WORK REQUEST:
In the records below, find the line with "camera: 65 degrees right, 5 degrees up" and the line with "(480, 192) = (552, 231): blue". Print both exactly, along with every line between them, and no other line.

RECORDS FOR THIS TASK:
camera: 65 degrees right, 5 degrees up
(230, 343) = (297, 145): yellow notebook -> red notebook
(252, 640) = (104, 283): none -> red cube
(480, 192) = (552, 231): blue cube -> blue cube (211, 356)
...
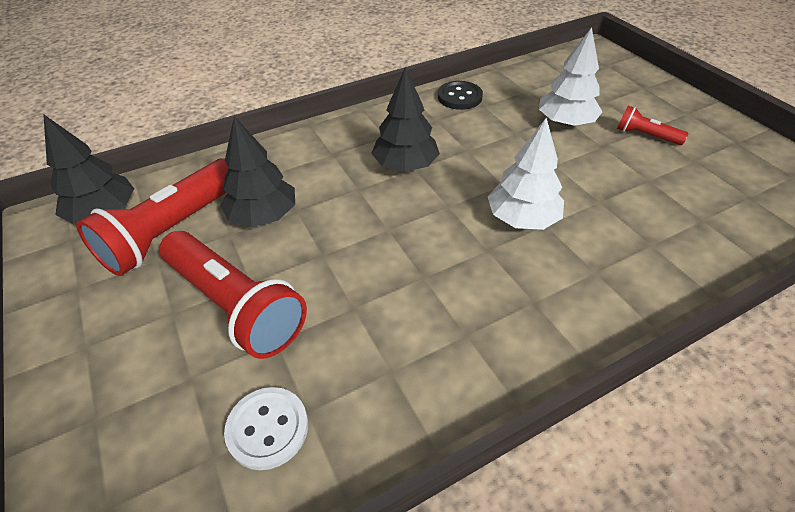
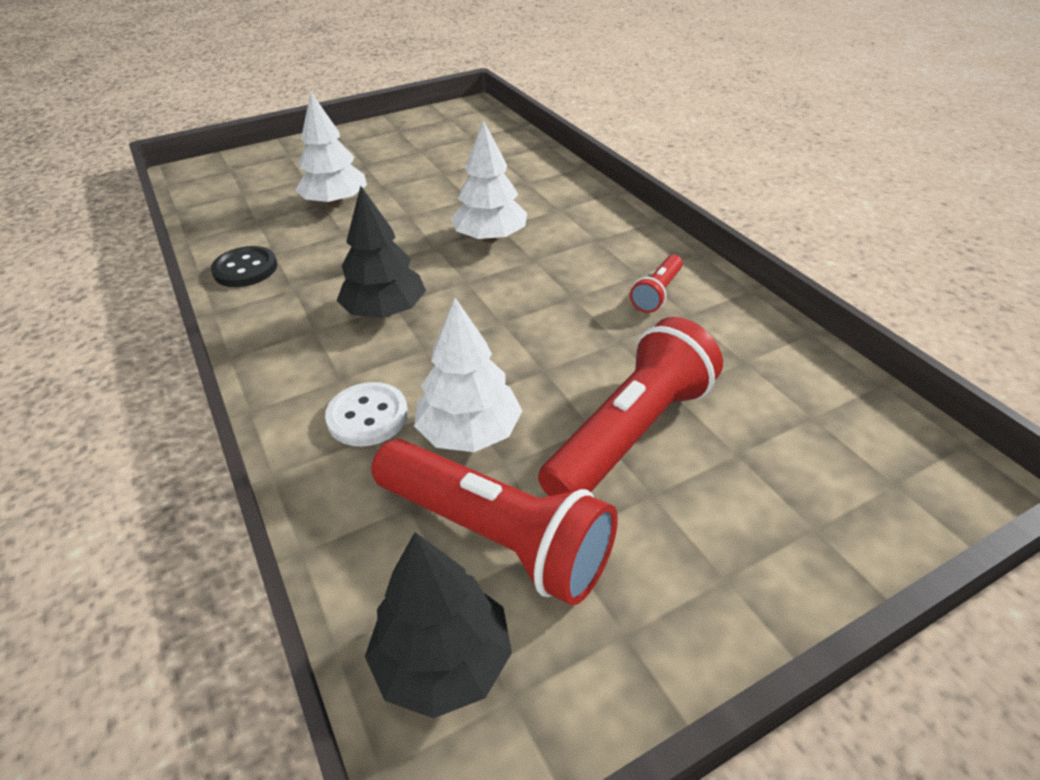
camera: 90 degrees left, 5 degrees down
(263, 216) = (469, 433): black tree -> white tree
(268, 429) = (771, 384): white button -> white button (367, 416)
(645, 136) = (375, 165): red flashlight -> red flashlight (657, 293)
--
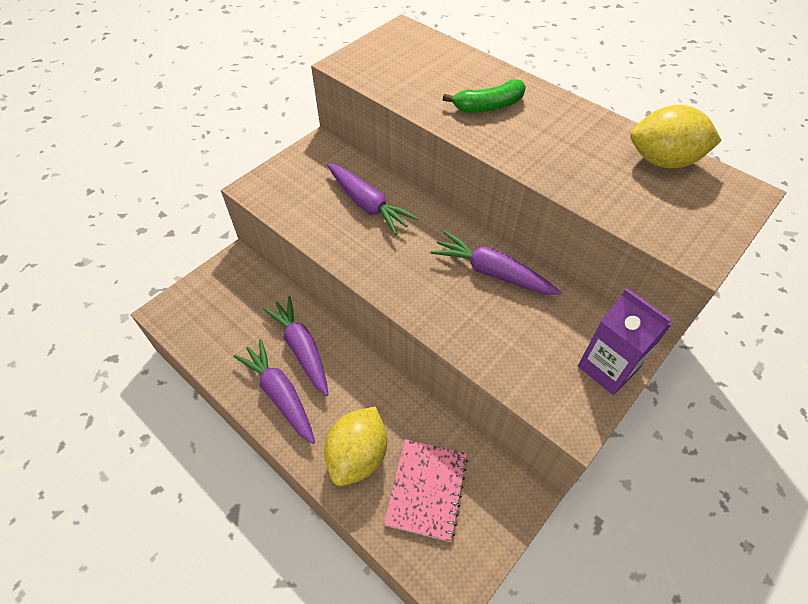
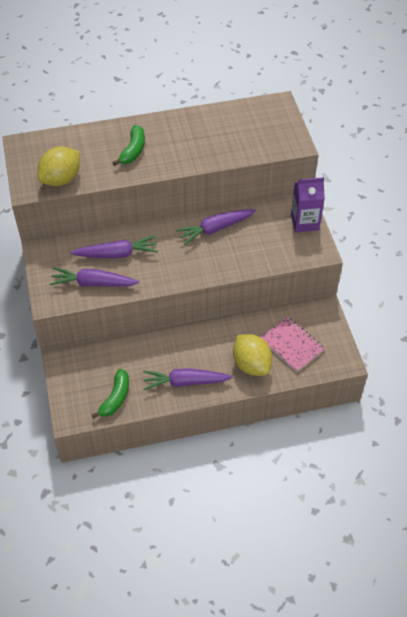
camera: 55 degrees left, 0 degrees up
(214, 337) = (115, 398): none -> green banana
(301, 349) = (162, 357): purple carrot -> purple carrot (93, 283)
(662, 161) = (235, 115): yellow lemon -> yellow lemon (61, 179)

FINISHED EXERCISE:
camera: 65 degrees right, 5 degrees up
(230, 343) = (297, 145): yellow notebook -> red notebook
(252, 640) = (104, 283): none -> red cube
(480, 192) = (552, 231): blue cube -> blue cube (211, 356)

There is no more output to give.